WORK TO BE COMPLETED ▸
In the data that follows, find the line with "R2: none -> 1k (N2, N5)"; transcribe it, every later line up to the one with "U4 pin PB2: PUMP -> U3/RXD", and that line as well, exactly and with no others.

INPUT FOR THIS TASK ▸
⁂

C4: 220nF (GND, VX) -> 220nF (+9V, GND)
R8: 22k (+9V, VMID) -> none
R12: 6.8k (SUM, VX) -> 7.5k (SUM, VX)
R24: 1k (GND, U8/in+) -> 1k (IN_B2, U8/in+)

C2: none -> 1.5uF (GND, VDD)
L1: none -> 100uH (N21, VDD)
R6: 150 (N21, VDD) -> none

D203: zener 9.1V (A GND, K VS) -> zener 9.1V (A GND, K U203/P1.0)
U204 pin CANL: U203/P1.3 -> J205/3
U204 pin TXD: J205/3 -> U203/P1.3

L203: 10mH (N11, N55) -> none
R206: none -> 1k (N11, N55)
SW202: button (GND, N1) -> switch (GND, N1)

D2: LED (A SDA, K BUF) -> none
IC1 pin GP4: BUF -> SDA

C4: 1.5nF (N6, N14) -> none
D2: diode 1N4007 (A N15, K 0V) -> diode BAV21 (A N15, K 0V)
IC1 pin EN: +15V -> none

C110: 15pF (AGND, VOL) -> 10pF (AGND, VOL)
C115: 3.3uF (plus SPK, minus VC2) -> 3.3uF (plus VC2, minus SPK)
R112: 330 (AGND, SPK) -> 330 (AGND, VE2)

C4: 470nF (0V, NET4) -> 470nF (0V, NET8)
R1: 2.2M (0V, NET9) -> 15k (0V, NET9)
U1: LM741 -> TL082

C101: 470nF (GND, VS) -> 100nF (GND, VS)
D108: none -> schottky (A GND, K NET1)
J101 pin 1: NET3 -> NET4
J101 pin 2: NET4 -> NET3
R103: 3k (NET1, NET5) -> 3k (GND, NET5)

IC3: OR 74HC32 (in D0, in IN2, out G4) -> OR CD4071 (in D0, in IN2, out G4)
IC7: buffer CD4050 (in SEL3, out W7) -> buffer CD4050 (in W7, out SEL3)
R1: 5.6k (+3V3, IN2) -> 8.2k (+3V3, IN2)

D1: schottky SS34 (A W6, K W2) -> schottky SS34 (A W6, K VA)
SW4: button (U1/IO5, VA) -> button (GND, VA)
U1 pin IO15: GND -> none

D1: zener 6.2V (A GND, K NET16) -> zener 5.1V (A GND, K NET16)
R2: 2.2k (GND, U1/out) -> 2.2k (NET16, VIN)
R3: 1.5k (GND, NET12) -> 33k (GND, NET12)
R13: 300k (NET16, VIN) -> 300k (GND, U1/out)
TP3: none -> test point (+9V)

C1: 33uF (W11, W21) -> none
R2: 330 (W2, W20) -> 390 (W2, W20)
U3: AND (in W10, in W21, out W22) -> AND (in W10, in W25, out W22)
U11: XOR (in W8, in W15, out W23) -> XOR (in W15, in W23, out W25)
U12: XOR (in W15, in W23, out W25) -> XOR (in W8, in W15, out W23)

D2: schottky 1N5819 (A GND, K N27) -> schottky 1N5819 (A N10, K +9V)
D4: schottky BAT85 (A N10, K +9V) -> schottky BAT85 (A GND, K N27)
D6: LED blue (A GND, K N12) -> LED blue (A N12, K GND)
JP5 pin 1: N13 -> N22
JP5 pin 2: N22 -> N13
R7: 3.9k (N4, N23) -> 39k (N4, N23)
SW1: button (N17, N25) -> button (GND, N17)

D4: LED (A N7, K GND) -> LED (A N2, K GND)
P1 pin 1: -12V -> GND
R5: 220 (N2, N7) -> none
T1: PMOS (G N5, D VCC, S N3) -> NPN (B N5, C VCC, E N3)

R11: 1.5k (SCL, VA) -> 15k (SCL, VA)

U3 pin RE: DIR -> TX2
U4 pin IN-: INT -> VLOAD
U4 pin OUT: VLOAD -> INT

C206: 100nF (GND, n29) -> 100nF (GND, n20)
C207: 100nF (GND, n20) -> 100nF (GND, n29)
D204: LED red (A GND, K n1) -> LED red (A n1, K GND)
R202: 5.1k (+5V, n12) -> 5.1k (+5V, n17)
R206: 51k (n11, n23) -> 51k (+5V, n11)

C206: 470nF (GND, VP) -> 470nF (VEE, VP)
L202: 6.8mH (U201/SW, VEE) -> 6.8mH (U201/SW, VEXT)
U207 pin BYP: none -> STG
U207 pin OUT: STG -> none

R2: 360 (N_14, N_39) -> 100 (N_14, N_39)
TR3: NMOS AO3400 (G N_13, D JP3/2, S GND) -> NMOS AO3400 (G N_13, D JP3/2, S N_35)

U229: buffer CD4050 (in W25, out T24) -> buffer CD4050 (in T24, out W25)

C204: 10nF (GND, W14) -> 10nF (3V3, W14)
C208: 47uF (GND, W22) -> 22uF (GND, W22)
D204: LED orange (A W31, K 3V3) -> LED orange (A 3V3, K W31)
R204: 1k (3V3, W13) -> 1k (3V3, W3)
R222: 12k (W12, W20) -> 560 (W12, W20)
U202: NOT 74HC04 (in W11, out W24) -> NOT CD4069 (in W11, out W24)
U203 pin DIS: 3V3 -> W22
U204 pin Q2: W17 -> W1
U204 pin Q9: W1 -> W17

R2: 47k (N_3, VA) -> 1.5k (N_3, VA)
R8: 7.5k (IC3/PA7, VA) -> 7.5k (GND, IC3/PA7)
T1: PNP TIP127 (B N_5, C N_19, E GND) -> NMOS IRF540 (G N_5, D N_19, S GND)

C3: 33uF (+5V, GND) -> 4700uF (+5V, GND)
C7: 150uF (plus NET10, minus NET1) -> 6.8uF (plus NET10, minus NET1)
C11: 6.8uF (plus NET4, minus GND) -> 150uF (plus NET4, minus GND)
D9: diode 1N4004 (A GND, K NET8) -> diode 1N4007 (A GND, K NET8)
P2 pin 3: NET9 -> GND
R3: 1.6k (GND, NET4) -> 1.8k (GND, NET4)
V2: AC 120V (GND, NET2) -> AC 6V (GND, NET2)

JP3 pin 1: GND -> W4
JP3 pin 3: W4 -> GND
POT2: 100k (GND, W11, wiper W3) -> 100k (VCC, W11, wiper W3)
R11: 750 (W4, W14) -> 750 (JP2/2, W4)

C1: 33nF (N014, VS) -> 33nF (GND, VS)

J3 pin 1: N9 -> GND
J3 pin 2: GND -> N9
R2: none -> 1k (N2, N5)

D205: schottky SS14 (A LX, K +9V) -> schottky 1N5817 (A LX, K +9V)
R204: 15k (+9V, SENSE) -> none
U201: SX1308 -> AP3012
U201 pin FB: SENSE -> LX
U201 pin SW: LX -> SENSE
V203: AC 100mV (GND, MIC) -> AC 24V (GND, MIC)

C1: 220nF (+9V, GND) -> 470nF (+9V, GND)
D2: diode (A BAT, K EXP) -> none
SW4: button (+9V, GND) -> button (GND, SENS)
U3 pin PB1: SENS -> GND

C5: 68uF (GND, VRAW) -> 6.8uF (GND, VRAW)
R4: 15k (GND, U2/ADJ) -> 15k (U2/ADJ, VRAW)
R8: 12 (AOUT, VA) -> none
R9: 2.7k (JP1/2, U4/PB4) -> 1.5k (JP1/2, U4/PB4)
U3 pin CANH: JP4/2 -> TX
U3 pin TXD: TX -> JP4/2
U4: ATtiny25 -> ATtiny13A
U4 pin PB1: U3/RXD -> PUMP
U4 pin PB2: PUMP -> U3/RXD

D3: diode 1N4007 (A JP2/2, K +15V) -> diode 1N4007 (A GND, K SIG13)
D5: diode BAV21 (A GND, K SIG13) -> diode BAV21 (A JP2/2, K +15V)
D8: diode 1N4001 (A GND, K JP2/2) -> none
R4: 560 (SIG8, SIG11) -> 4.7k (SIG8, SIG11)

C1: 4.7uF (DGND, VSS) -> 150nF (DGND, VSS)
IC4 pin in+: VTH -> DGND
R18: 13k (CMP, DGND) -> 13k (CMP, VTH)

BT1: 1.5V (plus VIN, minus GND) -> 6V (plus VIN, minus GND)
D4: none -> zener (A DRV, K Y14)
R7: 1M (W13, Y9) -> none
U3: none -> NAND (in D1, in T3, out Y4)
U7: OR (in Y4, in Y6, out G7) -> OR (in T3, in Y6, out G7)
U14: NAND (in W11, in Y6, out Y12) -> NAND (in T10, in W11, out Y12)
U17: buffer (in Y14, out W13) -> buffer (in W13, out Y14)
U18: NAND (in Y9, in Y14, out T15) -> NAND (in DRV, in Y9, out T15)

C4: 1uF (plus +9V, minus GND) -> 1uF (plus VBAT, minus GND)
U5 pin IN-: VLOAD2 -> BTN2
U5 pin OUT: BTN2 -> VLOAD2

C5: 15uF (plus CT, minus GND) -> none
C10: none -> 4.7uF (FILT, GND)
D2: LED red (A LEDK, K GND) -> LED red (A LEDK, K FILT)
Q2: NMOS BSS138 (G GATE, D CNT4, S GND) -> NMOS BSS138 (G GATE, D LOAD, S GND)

⁂

RESULT OF THE TASK ▸
R2: none -> 1k (N2, N5)

D205: schottky SS14 (A LX, K +9V) -> schottky 1N5817 (A LX, K +9V)
R204: 15k (+9V, SENSE) -> none
U201: SX1308 -> AP3012
U201 pin FB: SENSE -> LX
U201 pin SW: LX -> SENSE
V203: AC 100mV (GND, MIC) -> AC 24V (GND, MIC)

C1: 220nF (+9V, GND) -> 470nF (+9V, GND)
D2: diode (A BAT, K EXP) -> none
SW4: button (+9V, GND) -> button (GND, SENS)
U3 pin PB1: SENS -> GND

C5: 68uF (GND, VRAW) -> 6.8uF (GND, VRAW)
R4: 15k (GND, U2/ADJ) -> 15k (U2/ADJ, VRAW)
R8: 12 (AOUT, VA) -> none
R9: 2.7k (JP1/2, U4/PB4) -> 1.5k (JP1/2, U4/PB4)
U3 pin CANH: JP4/2 -> TX
U3 pin TXD: TX -> JP4/2
U4: ATtiny25 -> ATtiny13A
U4 pin PB1: U3/RXD -> PUMP
U4 pin PB2: PUMP -> U3/RXD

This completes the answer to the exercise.